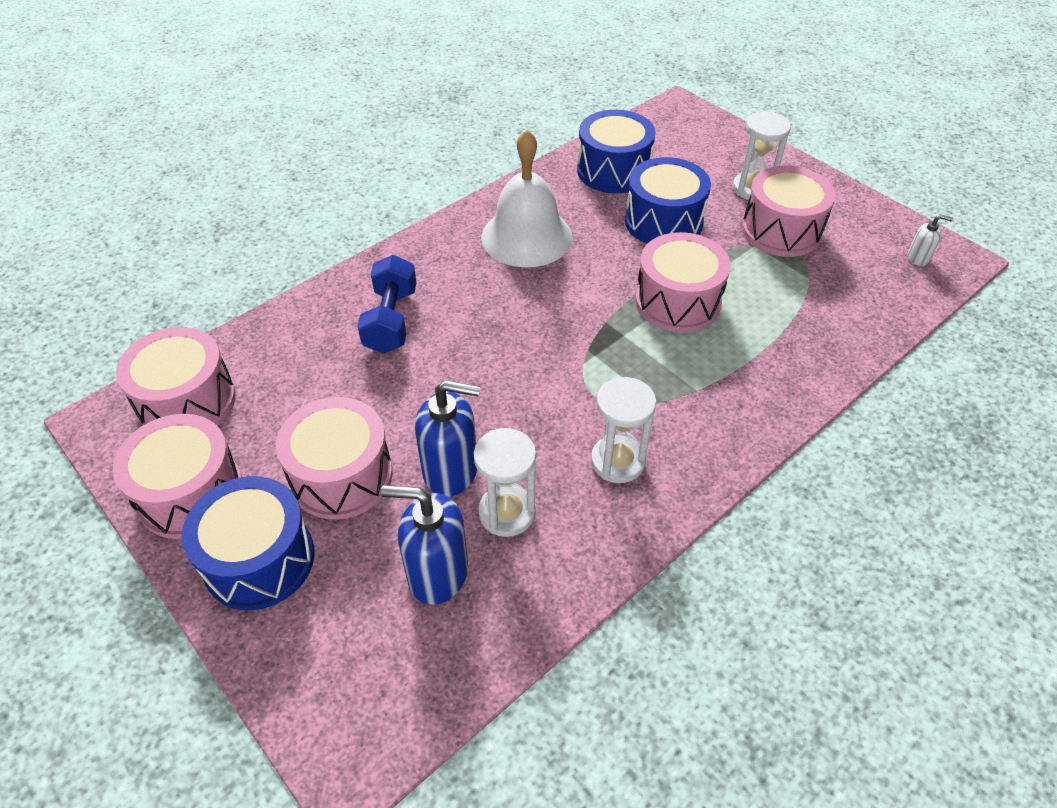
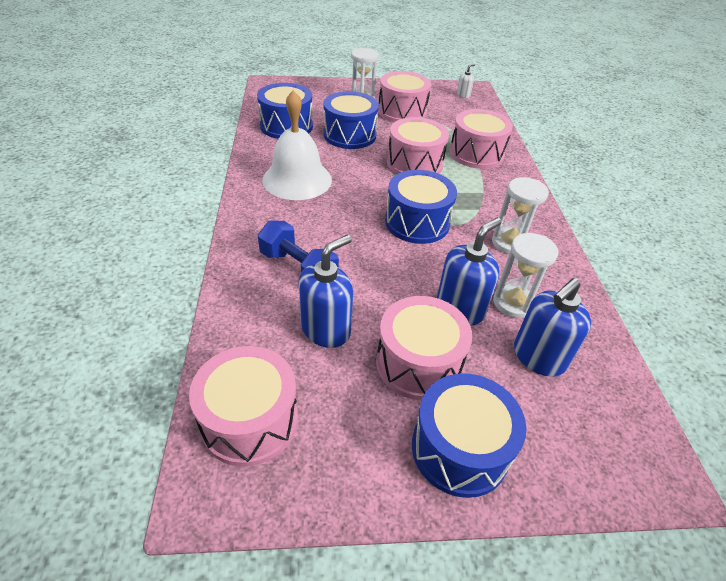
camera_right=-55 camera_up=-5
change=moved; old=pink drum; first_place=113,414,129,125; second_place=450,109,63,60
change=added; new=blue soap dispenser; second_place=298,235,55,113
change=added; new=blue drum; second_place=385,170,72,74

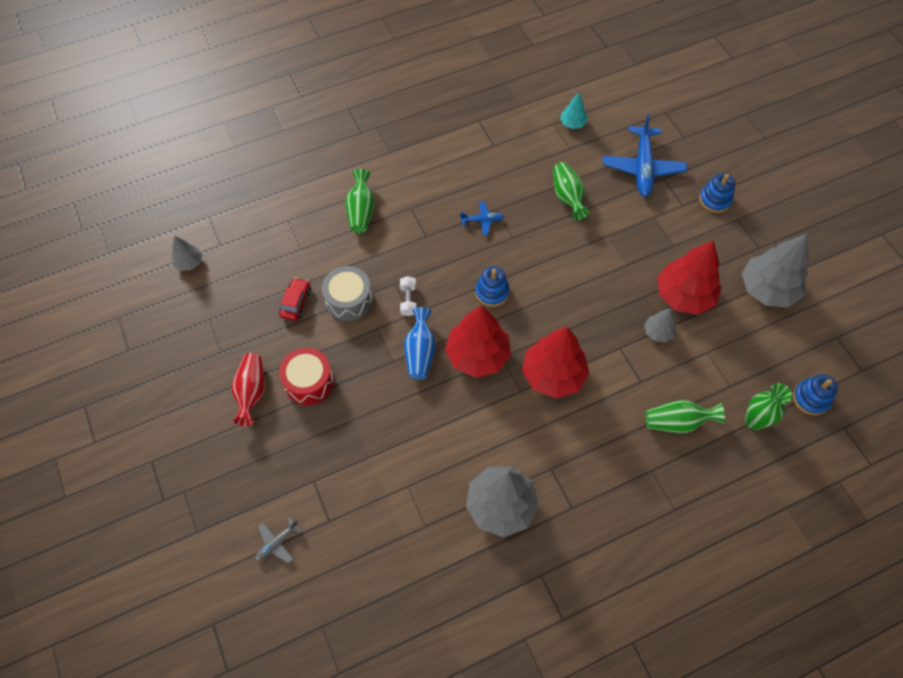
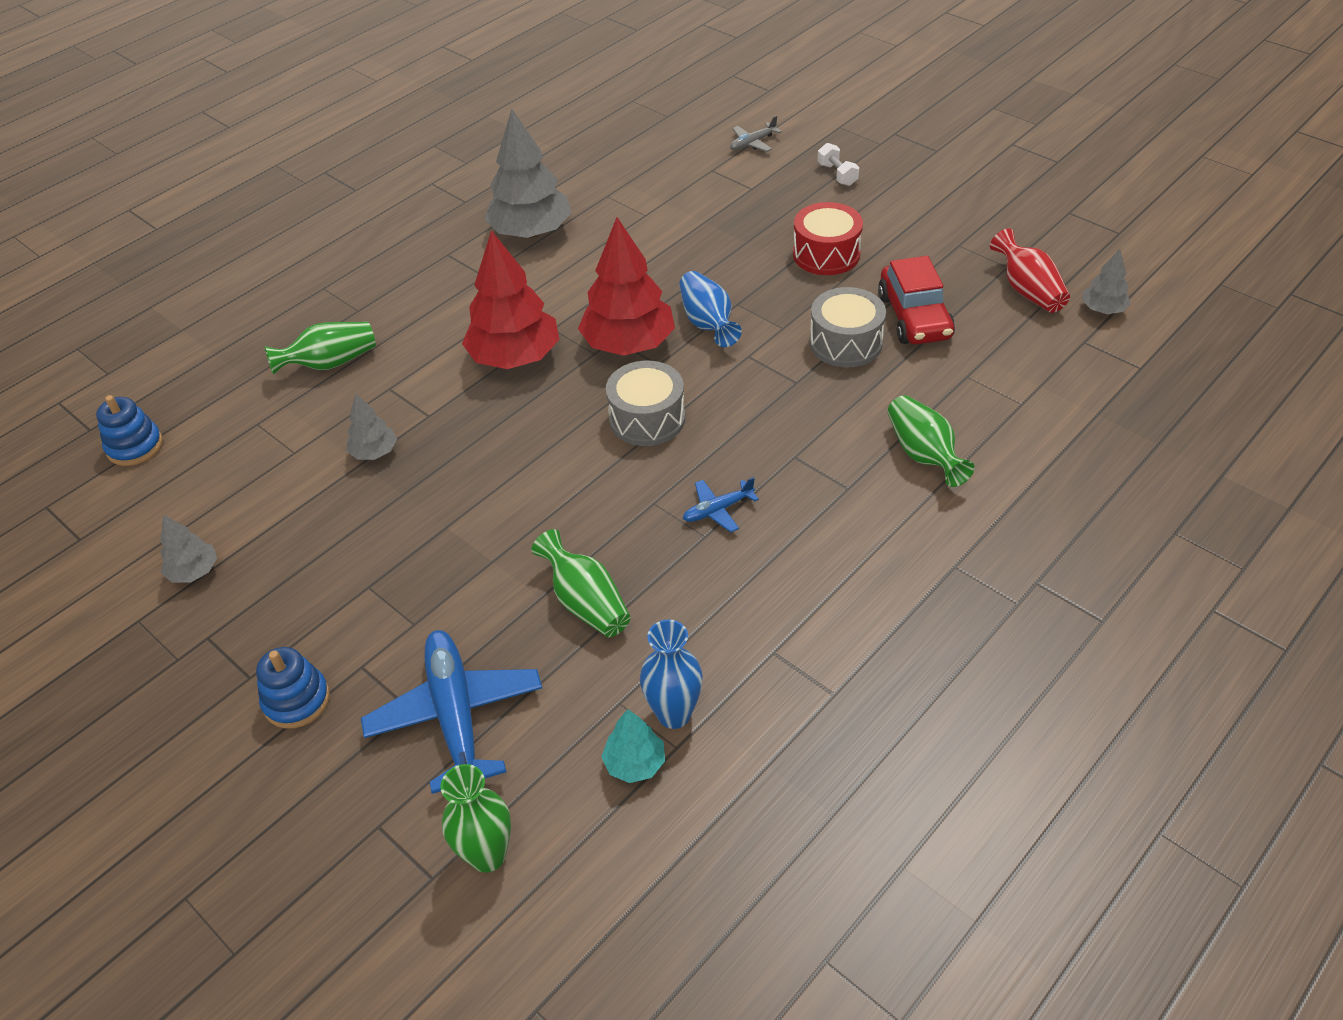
camera_right=160 camera_up=-15
change=moved; old=red vase; first_place=231,353,34,73; second_place=990,228,80,85
change=turned; old=grey plane; first_place=255,517,48,46; second_place=730,115,52,37; degrees=-150
change=resized; old=red car; first_place=279,278,32,43; second_place=878,256,77,89; factor=1.61
change=moved; old=white dumbbell; first_place=400,276,16,40; second_place=817,143,42,43
change=replaced; old=blue stacking toy; new=grey drum; first_place=475,266,35,41; second_place=606,361,79,85
change=removed; old=red tree; first_place=657,240,64,75
change=resized; old=grey tree; first_place=742,234,66,73; second_place=160,514,57,69; factor=0.49
change=moved; old=green vase; first_place=745,383,47,47; second_place=441,764,70,109
change=added; new=blue vase; second_place=640,619,63,110

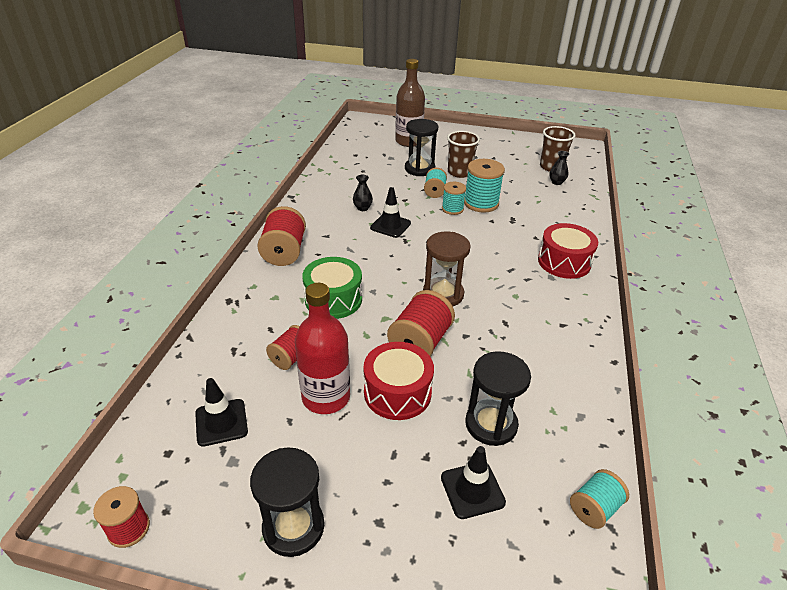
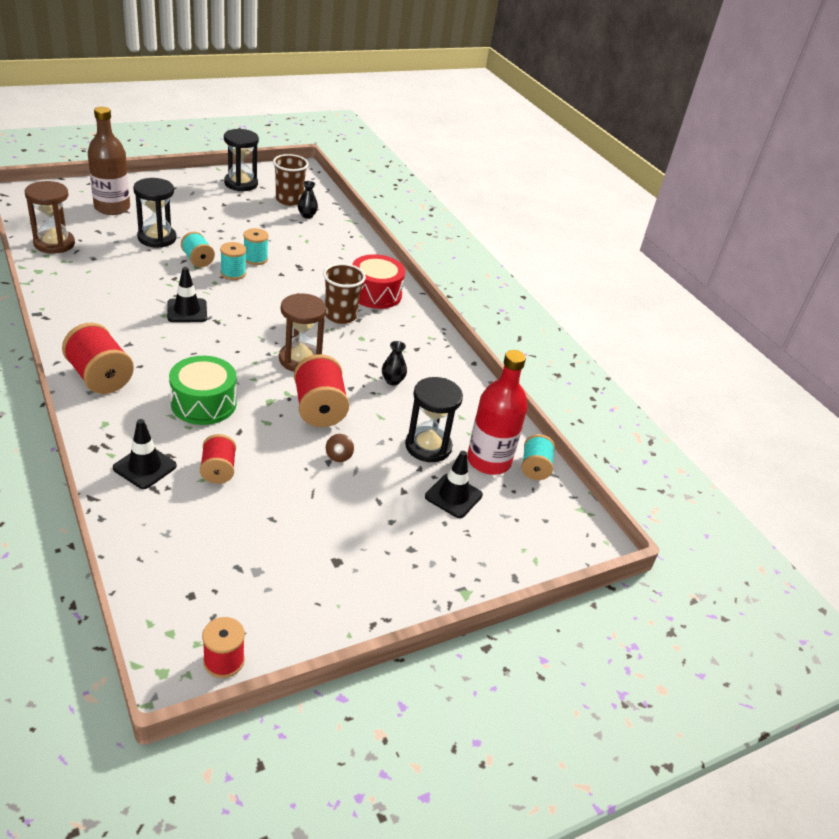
camera_right=-45 camera_up=0
change=moved; old=black traffic cone; first_place=195,378,53,69; second_place=113,419,64,70
change=moved; old=black hourglass; first_place=250,447,74,110; second_place=224,129,35,62
change=moved; old=red bottle; first_place=295,283,55,131; second_place=467,350,60,125
change=moved; old=black vase; first_place=353,175,20,36; second_place=382,341,25,44
change=replaced; old=red drum; new=brown spinning top; first_place=363,342,71,78; second_place=326,434,28,28
change=moved; old=brown cup; first_place=447,131,33,47; second_place=323,263,43,61
change=resized; old=turquoise spool; first_place=464,159,41,53; second_place=243,228,26,37; factor=0.61
change=added; new=brown hourglass; second_place=25,181,50,73

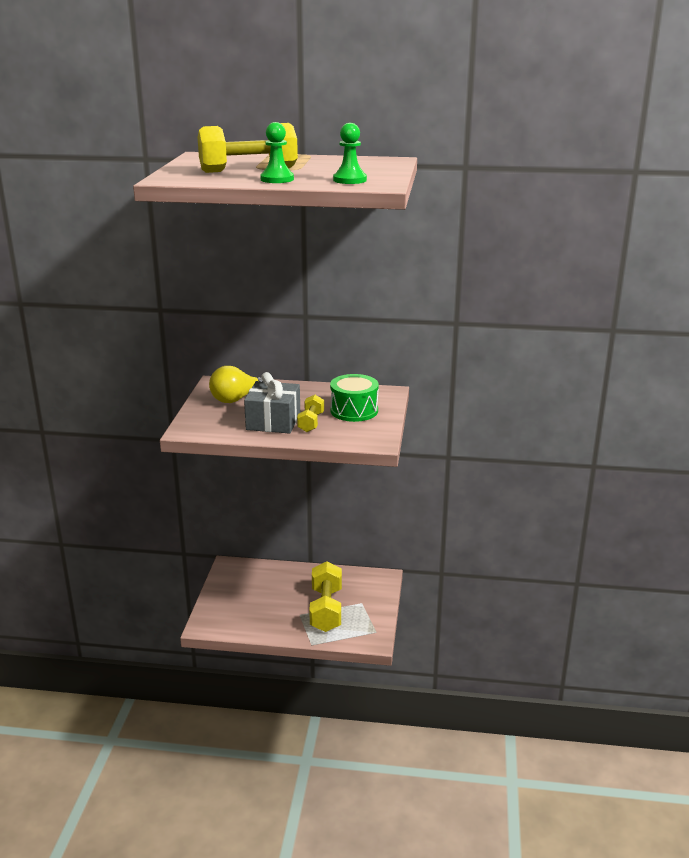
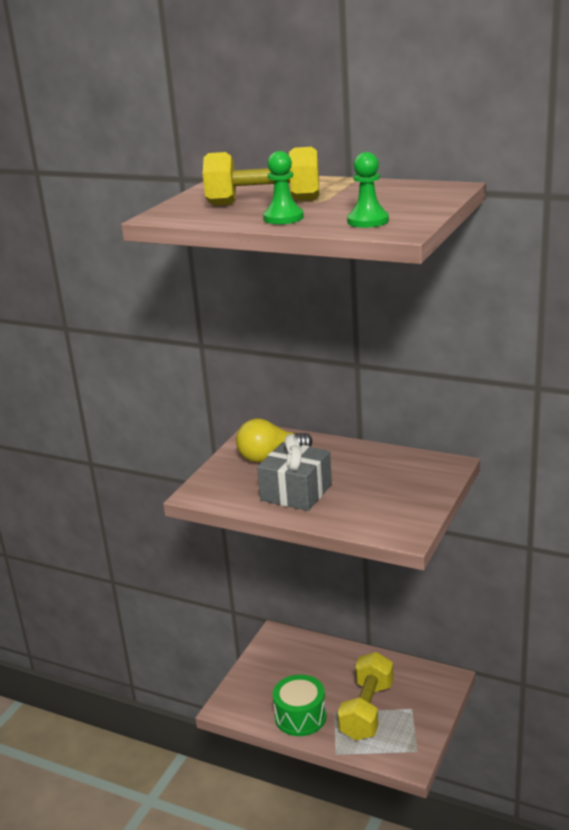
camera_right=20 camera_up=0
change=removed; old=yellow dumbbell; first_place=297,395,27,37
change=moved; old=green drum; first_place=330,374,49,48; second_place=272,675,54,61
#####
What the task requires:
The result should be the same data as above, line for line, with the pictures gone.

Response:
camera_right=-55 camera_up=-5
change=moved; old=pink drum; first_place=113,414,129,125; second_place=450,109,63,60
change=added; new=blue soap dispenser; second_place=298,235,55,113
change=added; new=blue drum; second_place=385,170,72,74

camera_right=160 camera_up=-15
change=moved; old=red vase; first_place=231,353,34,73; second_place=990,228,80,85
change=turned; old=grey plane; first_place=255,517,48,46; second_place=730,115,52,37; degrees=-150
change=resized; old=red car; first_place=279,278,32,43; second_place=878,256,77,89; factor=1.61
change=moved; old=white dumbbell; first_place=400,276,16,40; second_place=817,143,42,43
change=replaced; old=blue stacking toy; new=grey drum; first_place=475,266,35,41; second_place=606,361,79,85
change=removed; old=red tree; first_place=657,240,64,75
change=resized; old=grey tree; first_place=742,234,66,73; second_place=160,514,57,69; factor=0.49
change=moved; old=green vase; first_place=745,383,47,47; second_place=441,764,70,109
change=added; new=blue vase; second_place=640,619,63,110

camera_right=-45 camera_up=0
change=moved; old=black traffic cone; first_place=195,378,53,69; second_place=113,419,64,70
change=moved; old=black hourglass; first_place=250,447,74,110; second_place=224,129,35,62
change=moved; old=red bottle; first_place=295,283,55,131; second_place=467,350,60,125
change=moved; old=black vase; first_place=353,175,20,36; second_place=382,341,25,44
change=replaced; old=red drum; new=brown spinning top; first_place=363,342,71,78; second_place=326,434,28,28
change=moved; old=brown cup; first_place=447,131,33,47; second_place=323,263,43,61
change=resized; old=turquoise spool; first_place=464,159,41,53; second_place=243,228,26,37; factor=0.61
change=added; new=brown hourglass; second_place=25,181,50,73

camera_right=20 camera_up=0
change=removed; old=yellow dumbbell; first_place=297,395,27,37
change=moved; old=green drum; first_place=330,374,49,48; second_place=272,675,54,61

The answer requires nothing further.